"""
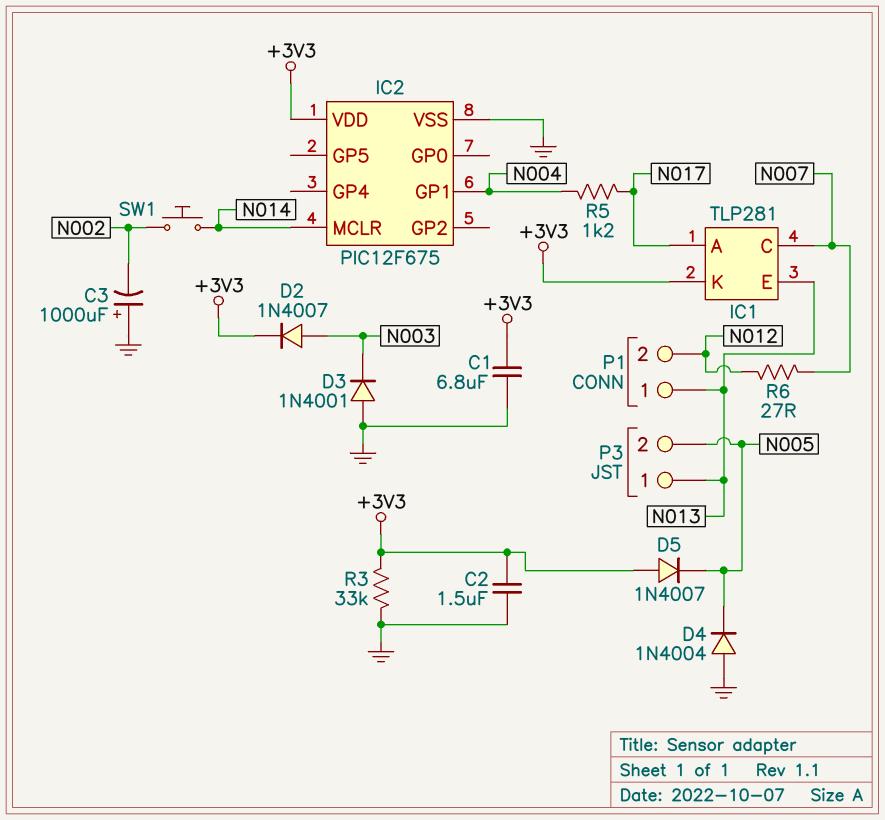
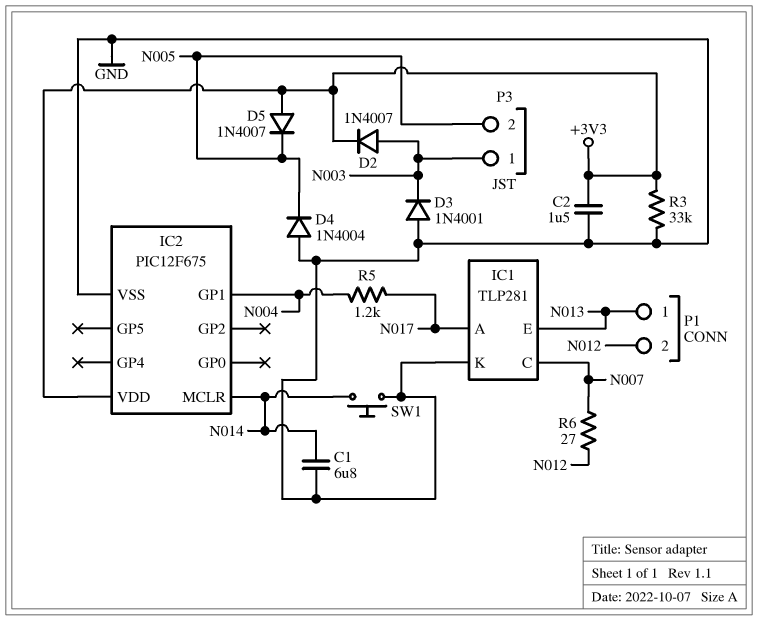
C1: 6.8uF (+3V3, GND) -> 6.8uF (GND, N014)
C3: 1000uF (plus GND, minus N002) -> none
IC1 pin K: +3V3 -> GND
P3 pin 1: N013 -> N003
SW1: button (N002, N014) -> button (GND, N014)

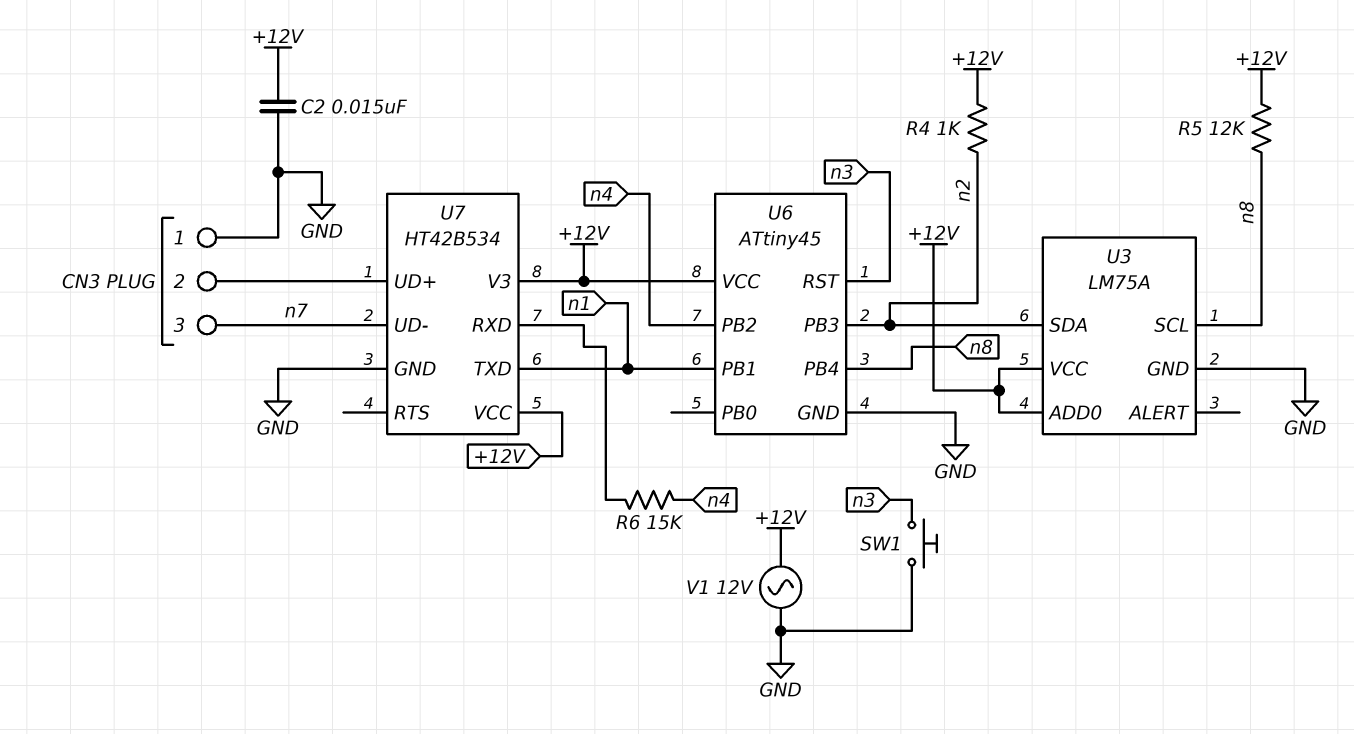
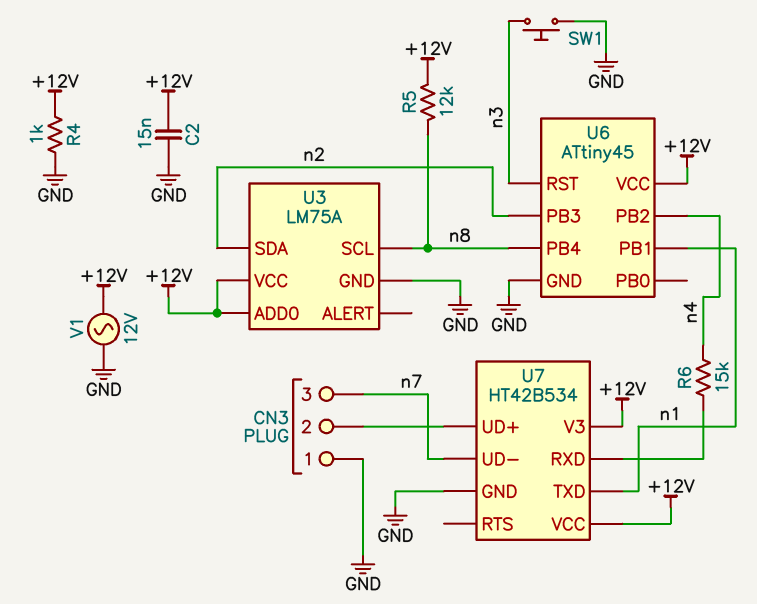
R4: 1k (+12V, n2) -> 1k (+12V, GND)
"""
### What the exercise asks
Apart from the images, everything in the records must be repeated exactly.

### Task answer
C1: 6.8uF (+3V3, GND) -> 6.8uF (GND, N014)
C3: 1000uF (plus GND, minus N002) -> none
IC1 pin K: +3V3 -> GND
P3 pin 1: N013 -> N003
SW1: button (N002, N014) -> button (GND, N014)

R4: 1k (+12V, n2) -> 1k (+12V, GND)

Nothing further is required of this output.